> _What the task asks_:
Copy the data exactly. Images are to be left out.

[Edit difference data]
>>>
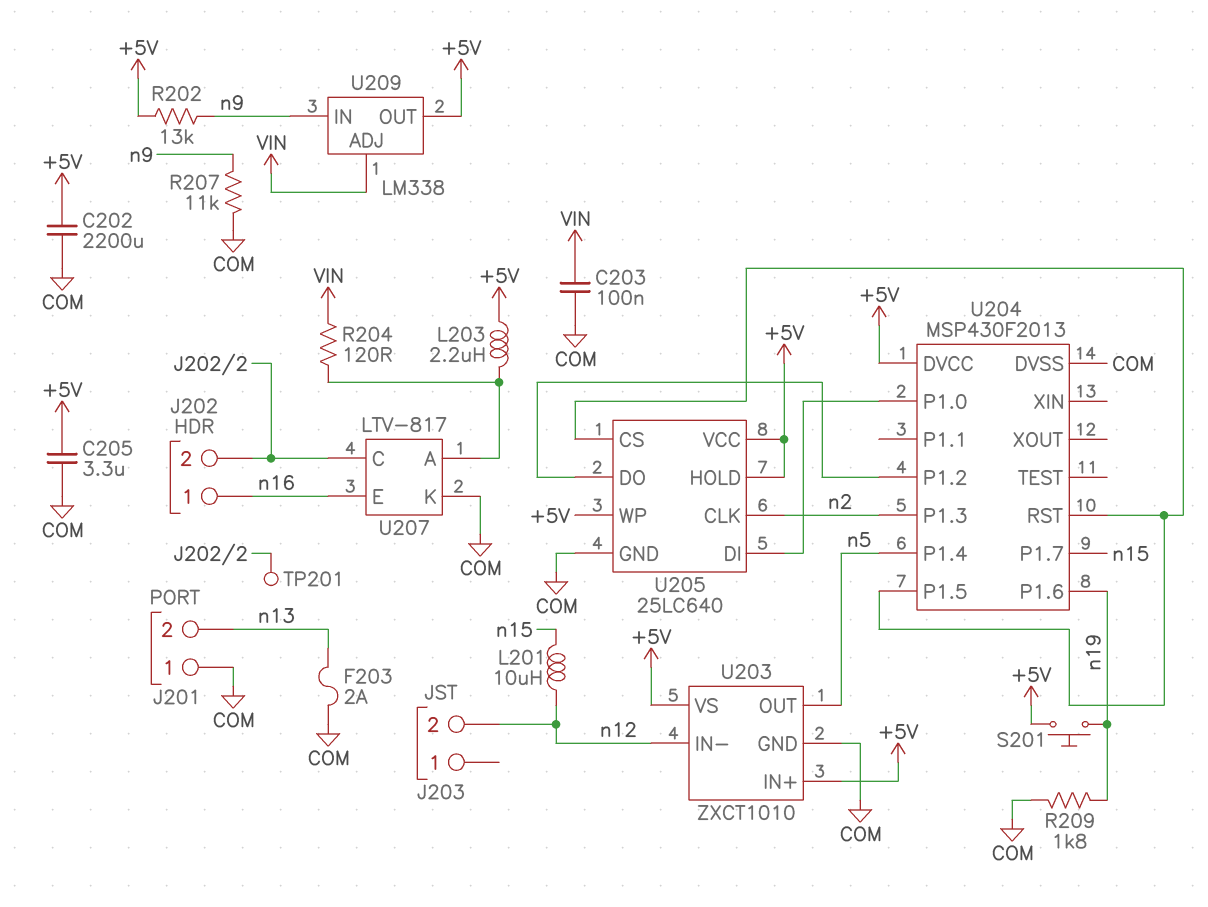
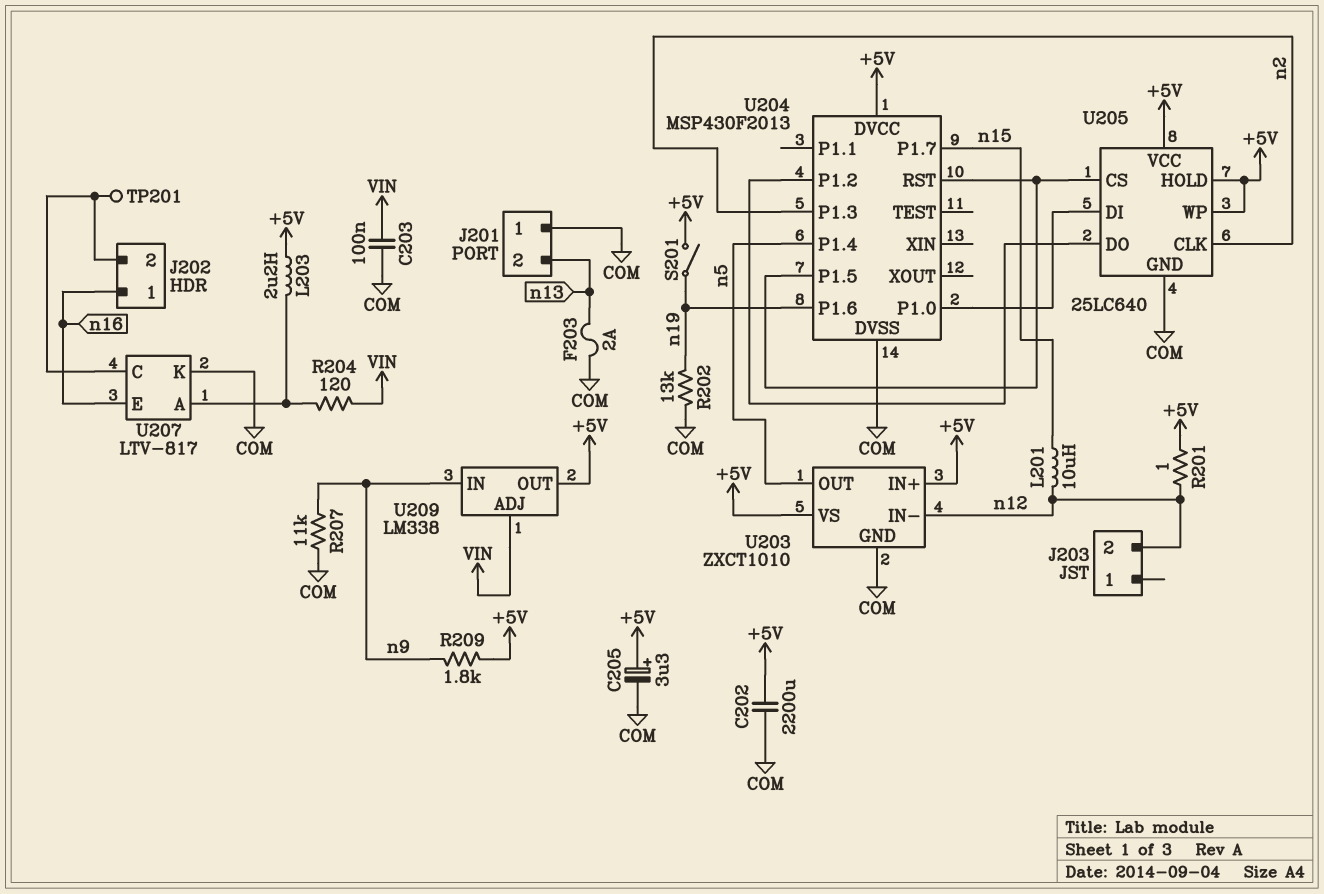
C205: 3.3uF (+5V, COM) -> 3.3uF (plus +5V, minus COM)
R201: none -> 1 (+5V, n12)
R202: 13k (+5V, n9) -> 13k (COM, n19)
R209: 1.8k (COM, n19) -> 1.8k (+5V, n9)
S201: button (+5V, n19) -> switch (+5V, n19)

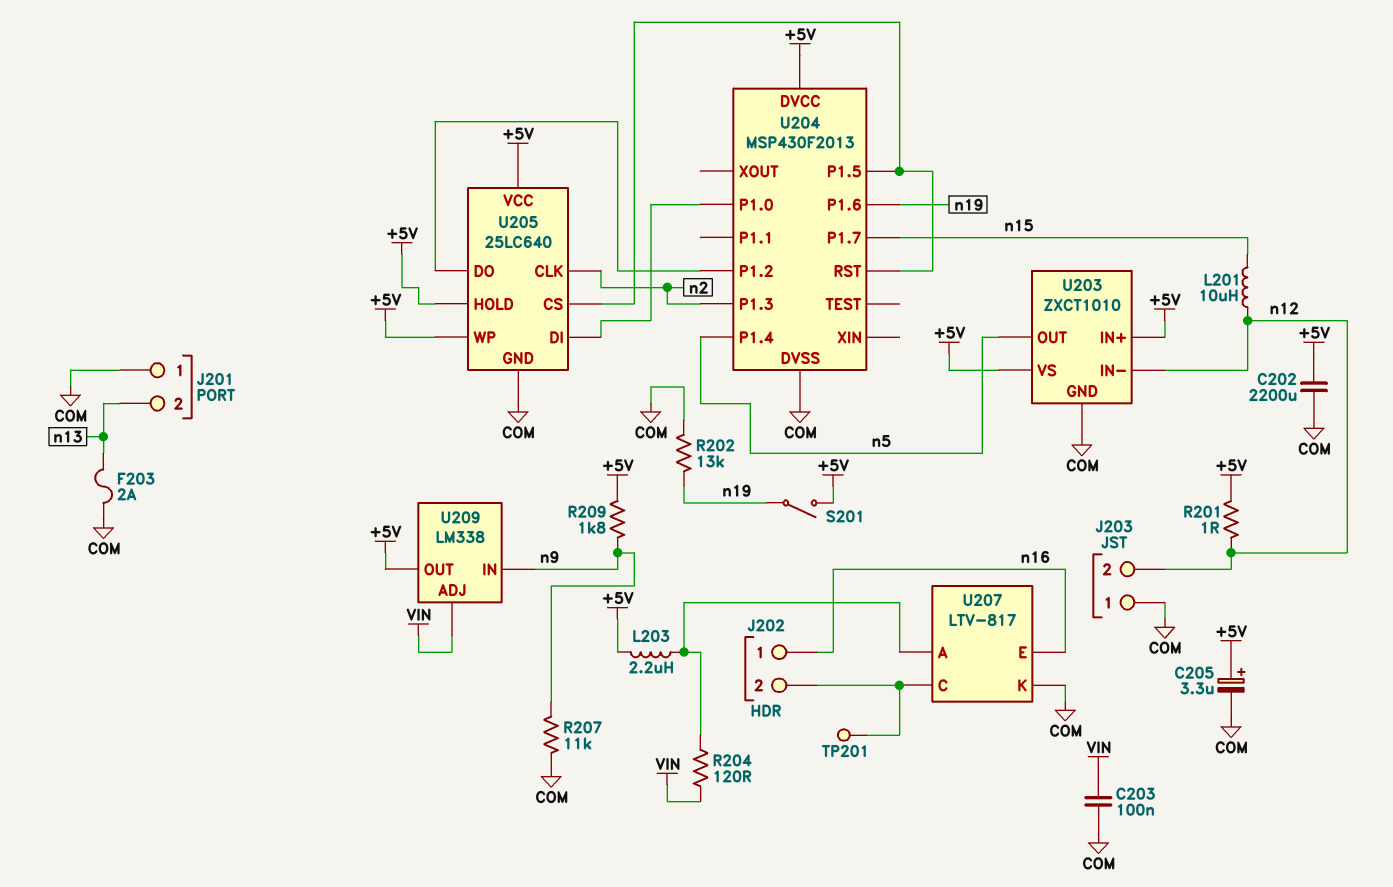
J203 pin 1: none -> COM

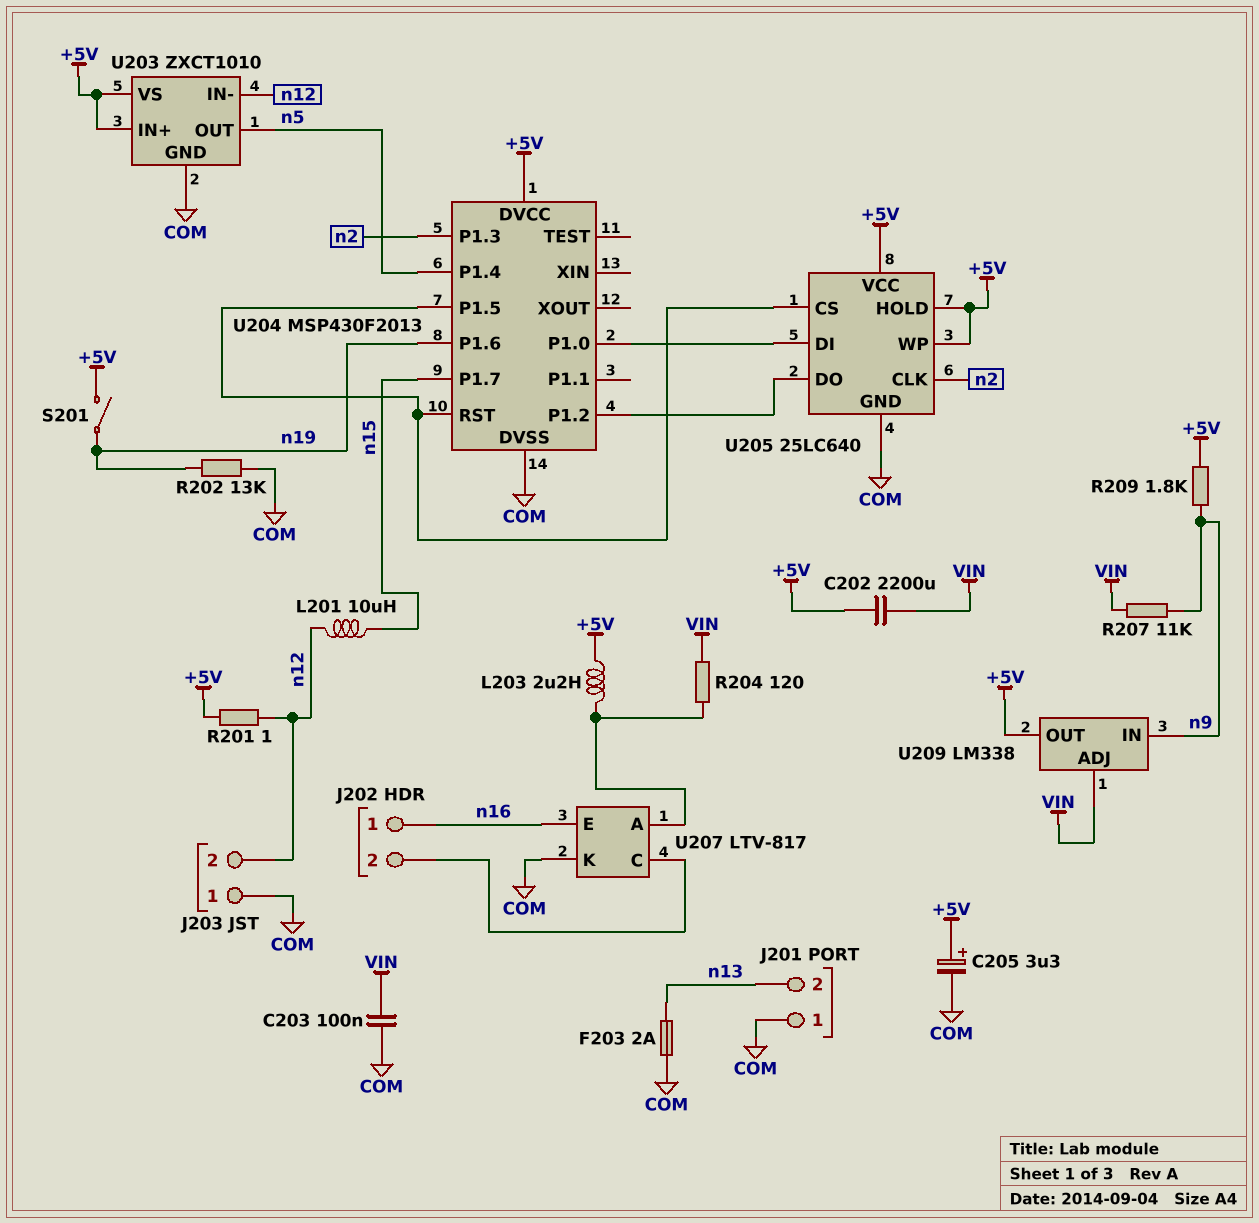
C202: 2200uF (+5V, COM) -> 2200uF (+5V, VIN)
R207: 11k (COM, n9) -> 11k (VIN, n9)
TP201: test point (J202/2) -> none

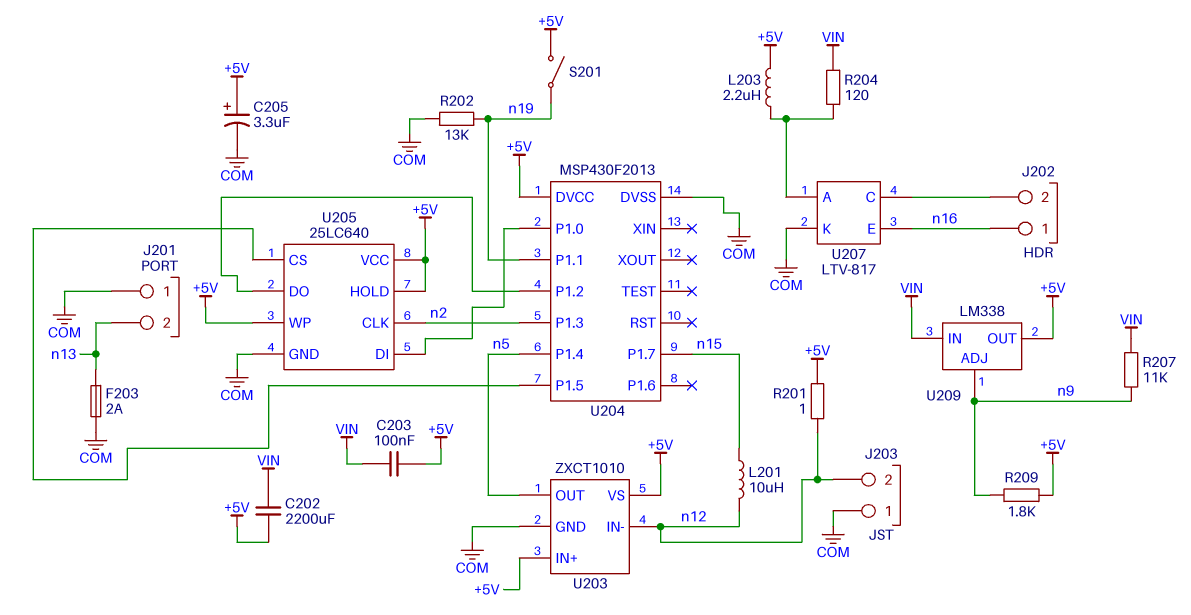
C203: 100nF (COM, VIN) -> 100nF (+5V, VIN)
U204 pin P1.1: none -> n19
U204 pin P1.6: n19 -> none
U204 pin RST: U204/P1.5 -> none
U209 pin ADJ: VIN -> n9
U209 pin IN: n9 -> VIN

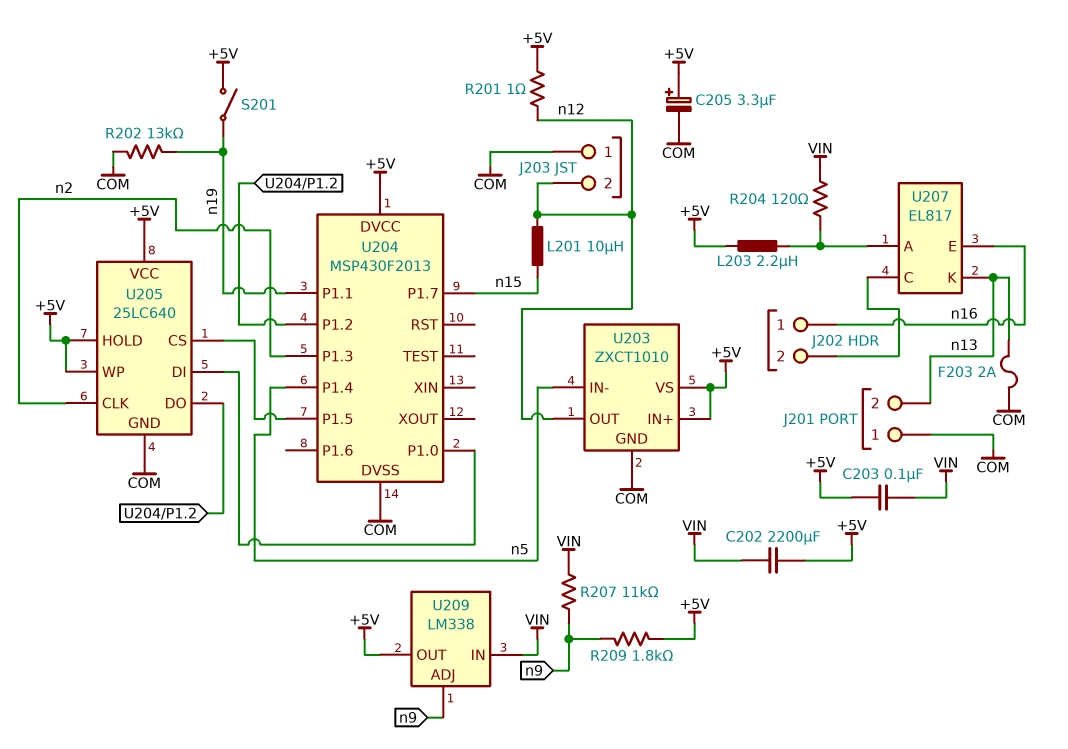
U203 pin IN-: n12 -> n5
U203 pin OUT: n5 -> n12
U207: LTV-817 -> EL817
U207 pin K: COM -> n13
<<<
> _Response to the task_:
C205: 3.3uF (+5V, COM) -> 3.3uF (plus +5V, minus COM)
R201: none -> 1 (+5V, n12)
R202: 13k (+5V, n9) -> 13k (COM, n19)
R209: 1.8k (COM, n19) -> 1.8k (+5V, n9)
S201: button (+5V, n19) -> switch (+5V, n19)

J203 pin 1: none -> COM

C202: 2200uF (+5V, COM) -> 2200uF (+5V, VIN)
R207: 11k (COM, n9) -> 11k (VIN, n9)
TP201: test point (J202/2) -> none

C203: 100nF (COM, VIN) -> 100nF (+5V, VIN)
U204 pin P1.1: none -> n19
U204 pin P1.6: n19 -> none
U204 pin RST: U204/P1.5 -> none
U209 pin ADJ: VIN -> n9
U209 pin IN: n9 -> VIN

U203 pin IN-: n12 -> n5
U203 pin OUT: n5 -> n12
U207: LTV-817 -> EL817
U207 pin K: COM -> n13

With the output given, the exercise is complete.